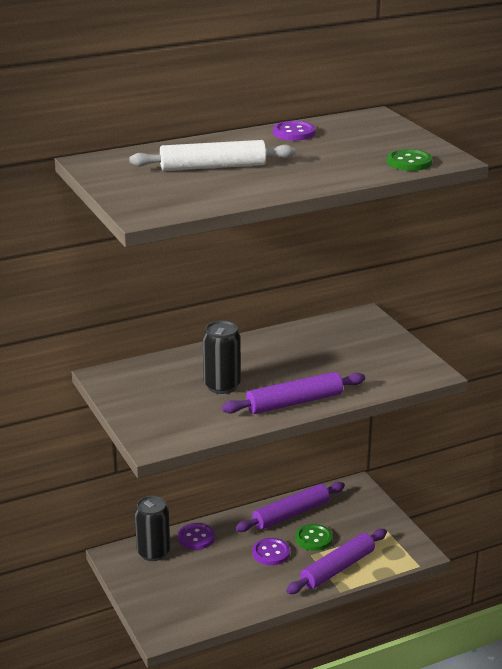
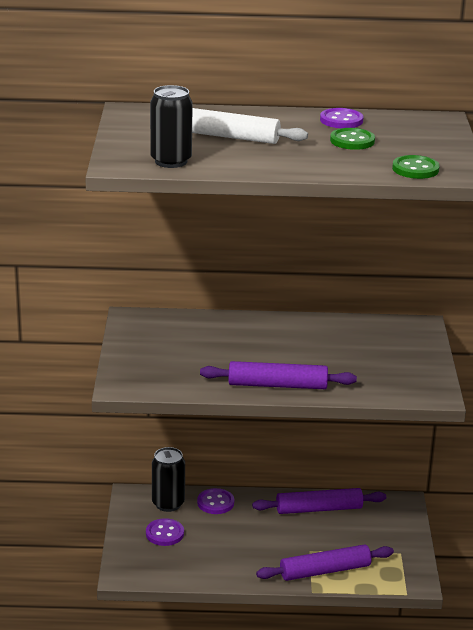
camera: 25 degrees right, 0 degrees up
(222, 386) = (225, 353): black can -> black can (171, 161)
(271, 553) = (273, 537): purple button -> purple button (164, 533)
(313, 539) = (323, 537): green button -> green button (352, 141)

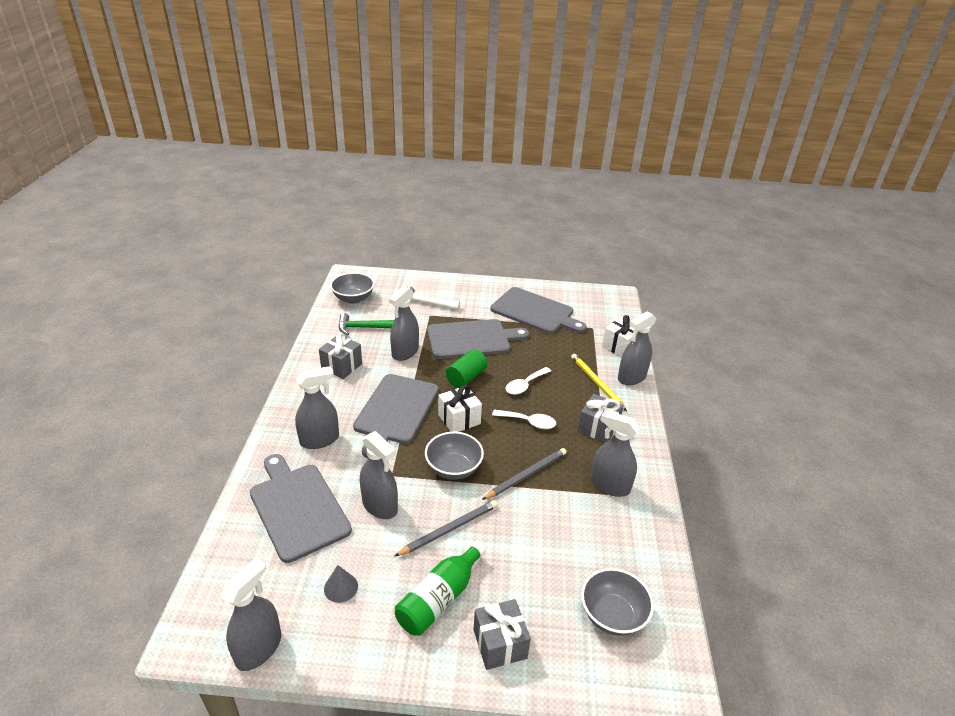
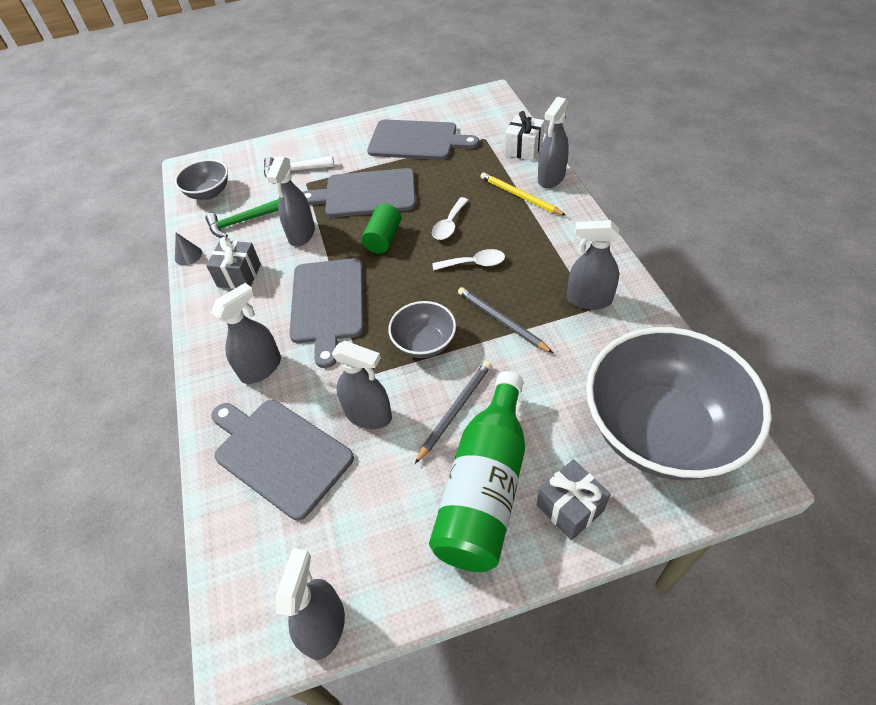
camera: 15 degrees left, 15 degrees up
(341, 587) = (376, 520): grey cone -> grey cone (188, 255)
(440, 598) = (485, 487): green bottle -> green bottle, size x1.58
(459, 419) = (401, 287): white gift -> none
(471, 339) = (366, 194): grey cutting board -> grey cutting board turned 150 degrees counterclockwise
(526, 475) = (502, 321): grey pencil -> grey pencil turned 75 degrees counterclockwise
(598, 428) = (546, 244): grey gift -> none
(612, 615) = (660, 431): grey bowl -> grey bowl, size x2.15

...

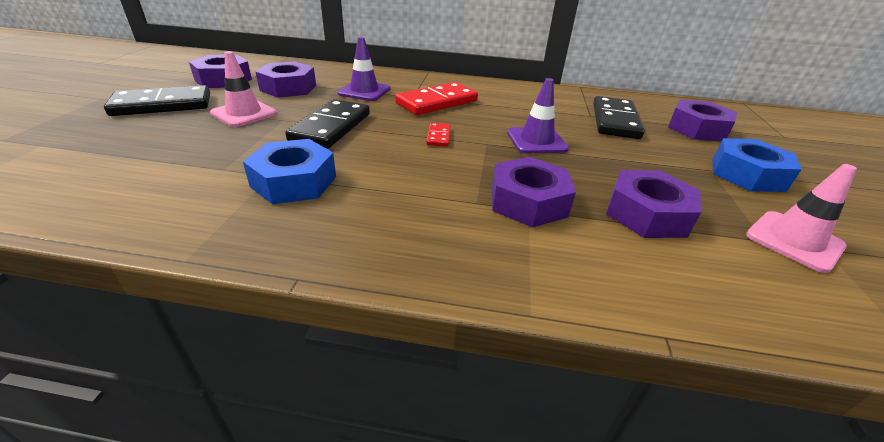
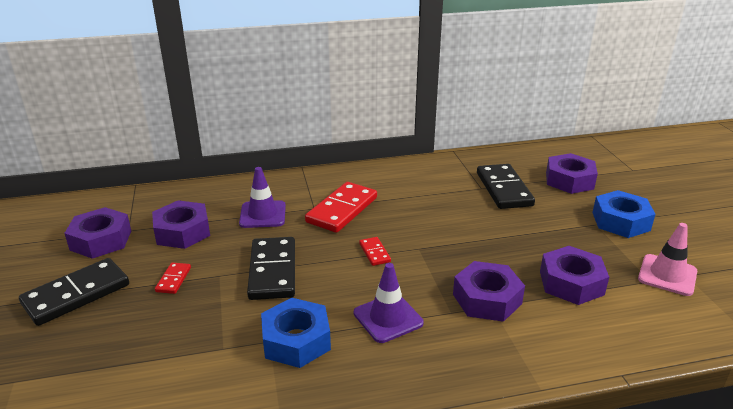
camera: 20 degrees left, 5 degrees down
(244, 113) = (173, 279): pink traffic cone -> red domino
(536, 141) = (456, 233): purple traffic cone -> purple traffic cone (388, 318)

## What the exercise asks:
When a line in the material above contains the word "gift", copy that line out.

## Expected answer:
(459, 419) = (401, 287): white gift -> none
(598, 428) = (546, 244): grey gift -> none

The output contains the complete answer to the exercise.